▶ **Before-and-after object listings**

- Opening Delimiter -

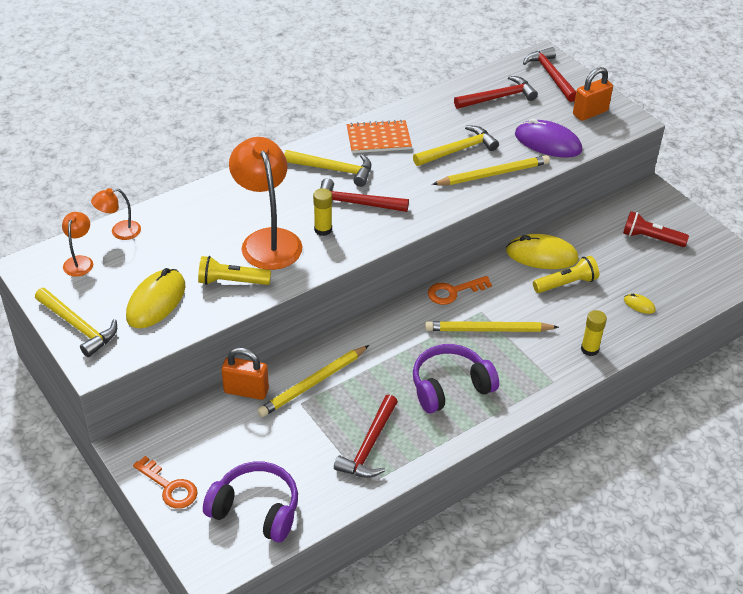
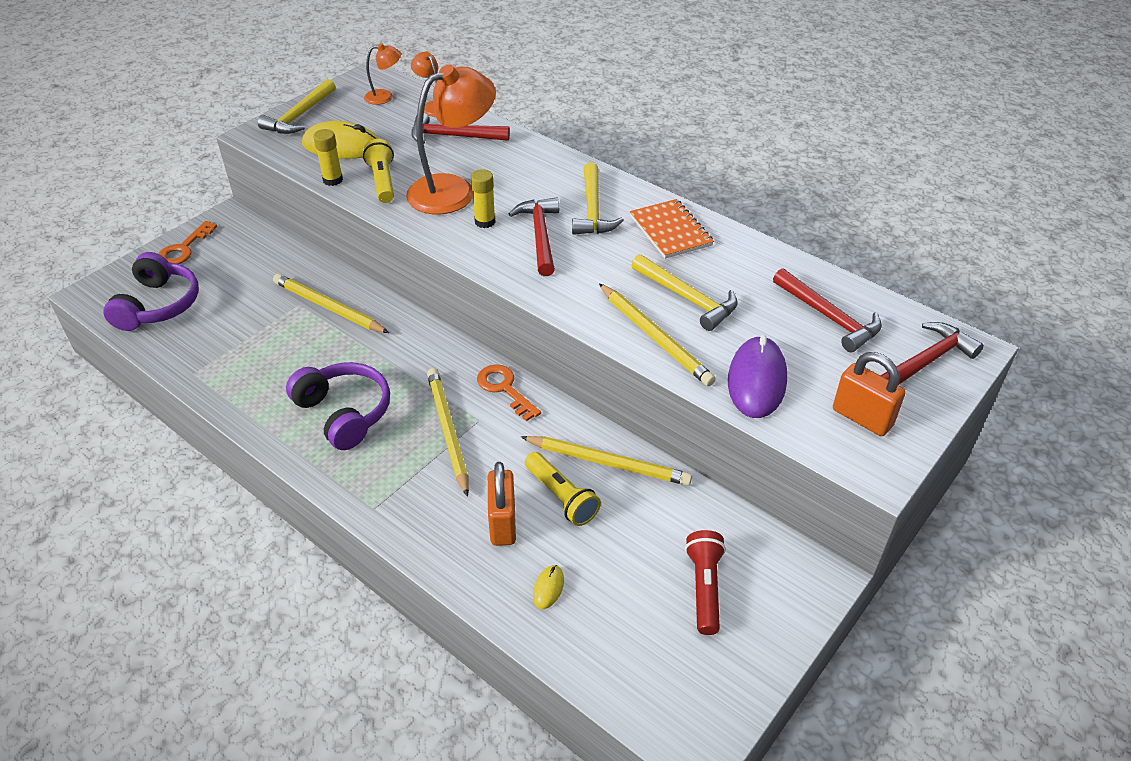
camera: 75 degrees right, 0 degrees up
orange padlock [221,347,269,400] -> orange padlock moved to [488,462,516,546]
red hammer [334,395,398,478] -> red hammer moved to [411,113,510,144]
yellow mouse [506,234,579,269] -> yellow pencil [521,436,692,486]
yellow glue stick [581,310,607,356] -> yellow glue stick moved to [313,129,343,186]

- Closing Delimiter -

▶ **WHAT THIS TASK INVOLVES**
After identifying the lines above that contain "moved", copy each one.

▶ **ANSWER BOX**
orange padlock [221,347,269,400] -> orange padlock moved to [488,462,516,546]
red hammer [334,395,398,478] -> red hammer moved to [411,113,510,144]
yellow glue stick [581,310,607,356] -> yellow glue stick moved to [313,129,343,186]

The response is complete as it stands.